_WHAT YOU WILL DO_
Only a number is wanted here: the count of lines in the entries below that include the word "left".

-- ENTRIES SUPPLIED follows --

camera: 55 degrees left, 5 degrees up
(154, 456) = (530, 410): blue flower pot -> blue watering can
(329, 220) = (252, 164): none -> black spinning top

-- ENTRIES SUPPLIED concluded --
-- ENTRIES SUPPLIED follows --

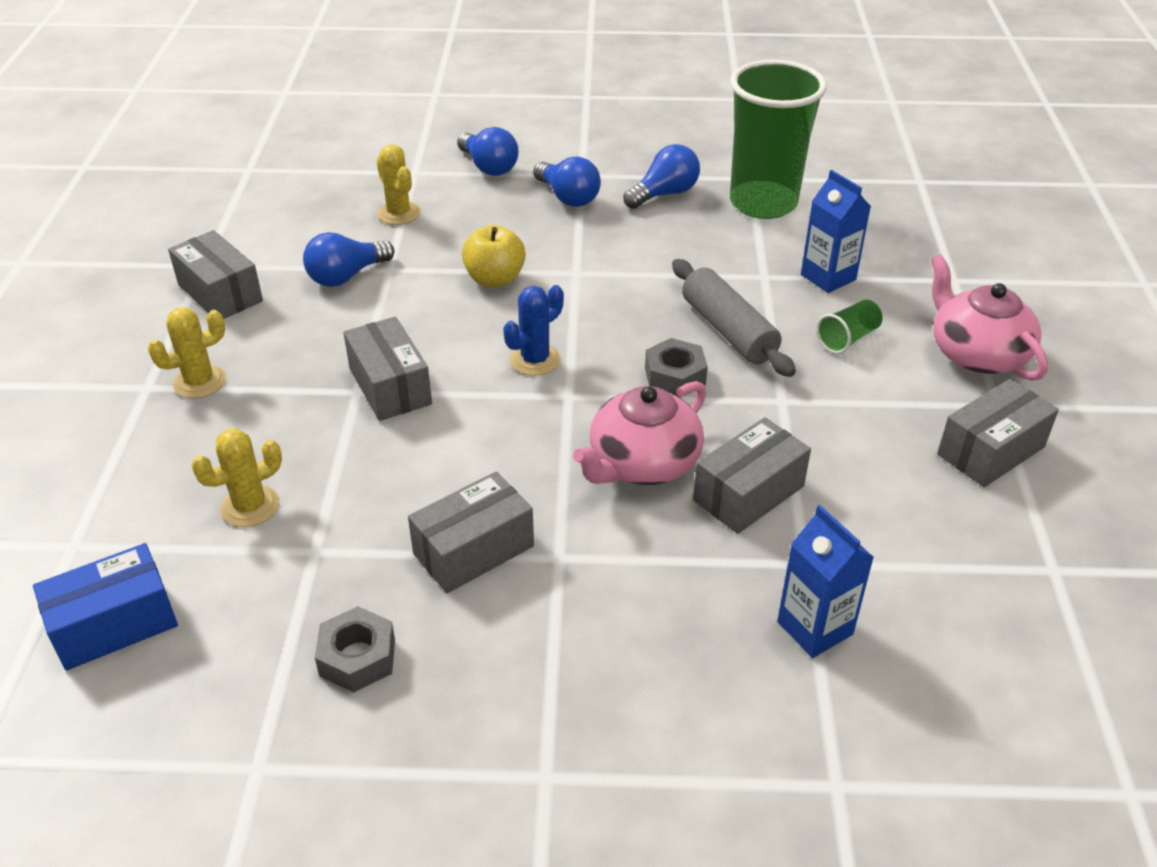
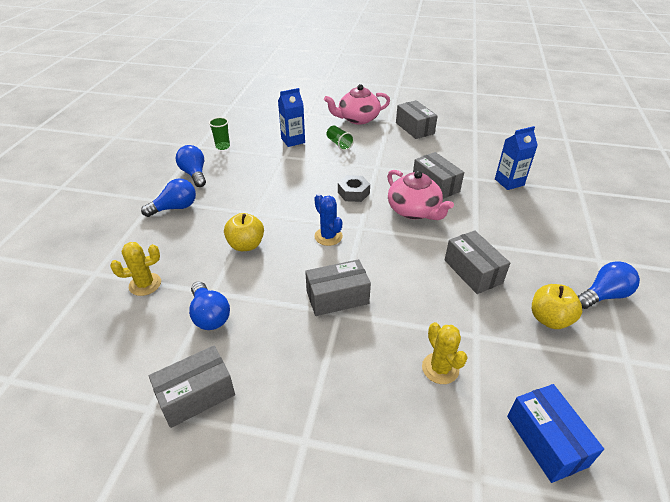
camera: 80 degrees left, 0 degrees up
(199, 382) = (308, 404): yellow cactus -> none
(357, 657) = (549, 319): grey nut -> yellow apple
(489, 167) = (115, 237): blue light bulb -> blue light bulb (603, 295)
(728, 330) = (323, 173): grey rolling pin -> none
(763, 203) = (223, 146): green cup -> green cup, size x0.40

-- ENTRIES SUPPLIED concluded --
-- ENTRIES SUPPLIED follows --

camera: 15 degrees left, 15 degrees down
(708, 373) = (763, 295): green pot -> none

-- ENTRIES SUPPLIED concluded --

_RESPONSE_
3